[Opening Data section]
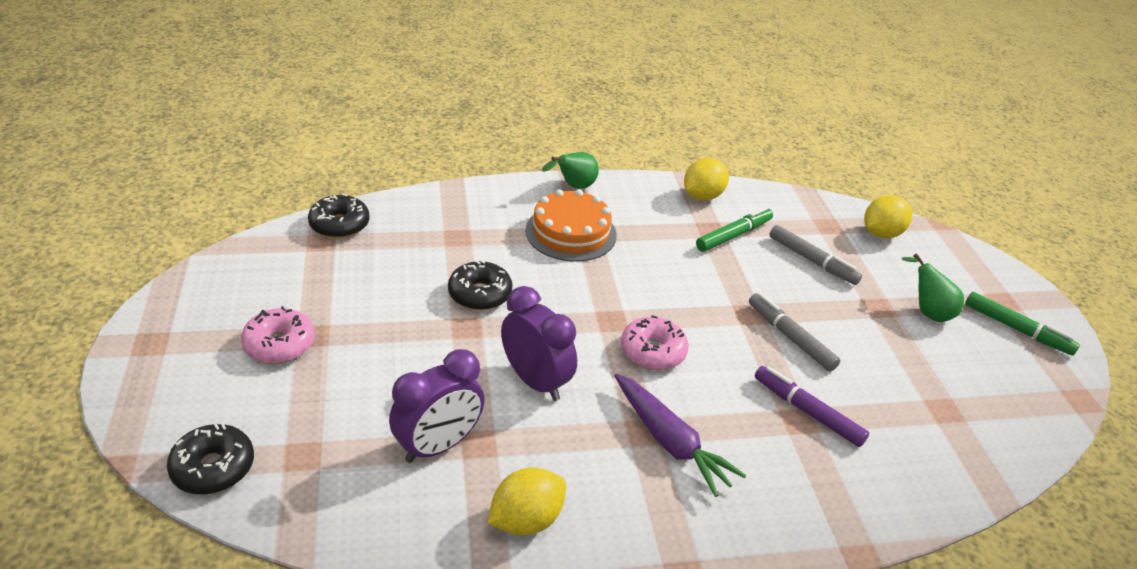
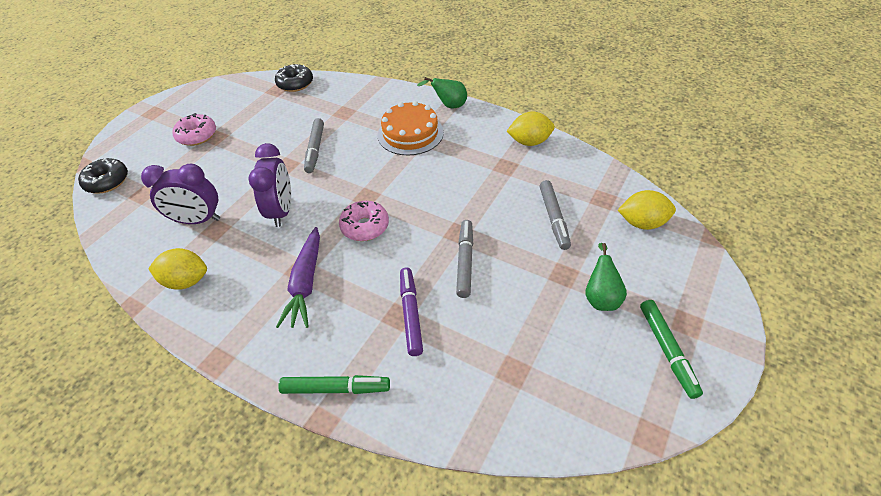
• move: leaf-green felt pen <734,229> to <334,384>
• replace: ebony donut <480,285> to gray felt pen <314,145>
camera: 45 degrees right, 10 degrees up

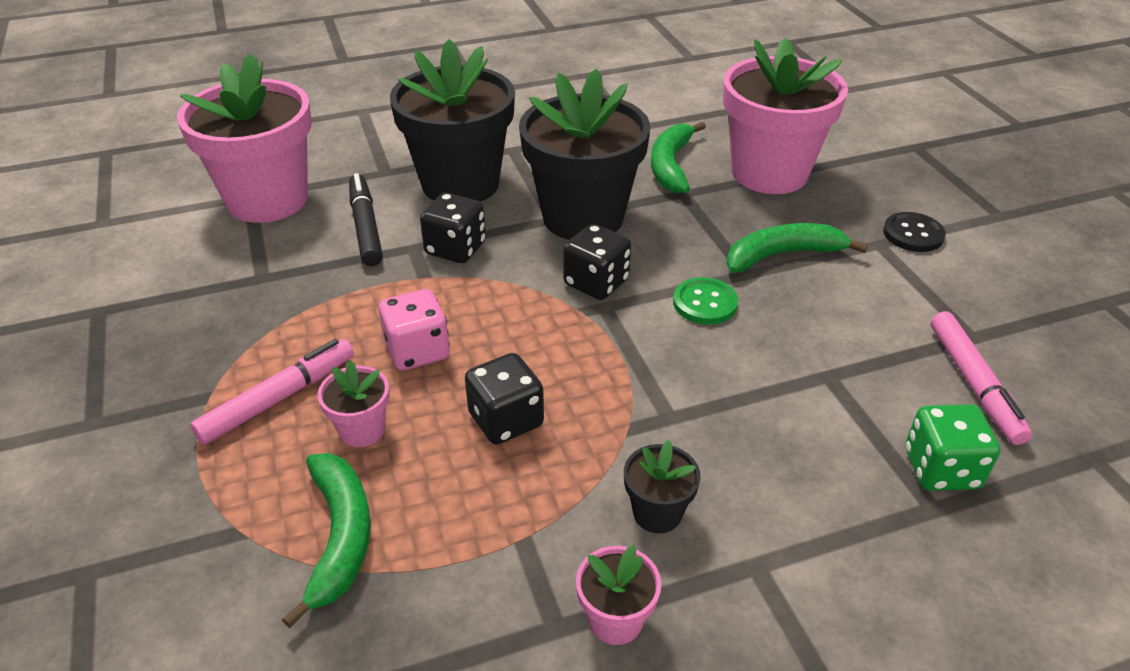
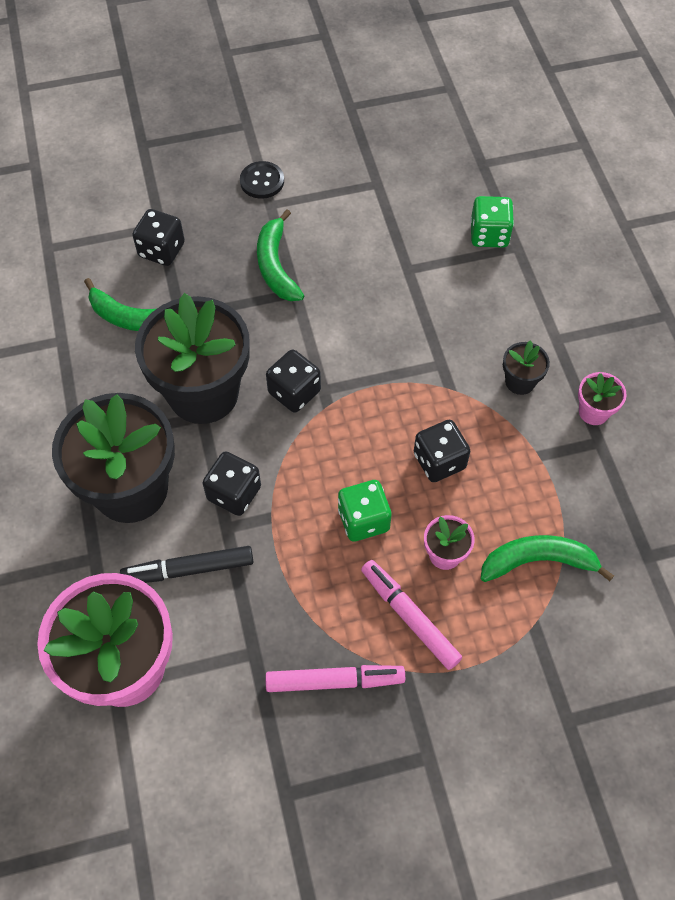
• replace: rose-pink flower pot <785,116> to ebony game die <158,237>
• move: rose-pink felt pen <981,378> to <335,678>
• recolor: rose-pink game die <414,330> to leaf-green game die <365,511>
• delete: leaf-green sewing button <705,301>
camera: 85 degrees left, 20 degrees up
[Closing Data section]
Task goal - Could you print all the entries exactly as they stand, with the pictures left out?

Answer section -
• move: leaf-green felt pen <734,229> to <334,384>
• replace: ebony donut <480,285> to gray felt pen <314,145>
camera: 45 degrees right, 10 degrees up

• replace: rose-pink flower pot <785,116> to ebony game die <158,237>
• move: rose-pink felt pen <981,378> to <335,678>
• recolor: rose-pink game die <414,330> to leaf-green game die <365,511>
• delete: leaf-green sewing button <705,301>
camera: 85 degrees left, 20 degrees up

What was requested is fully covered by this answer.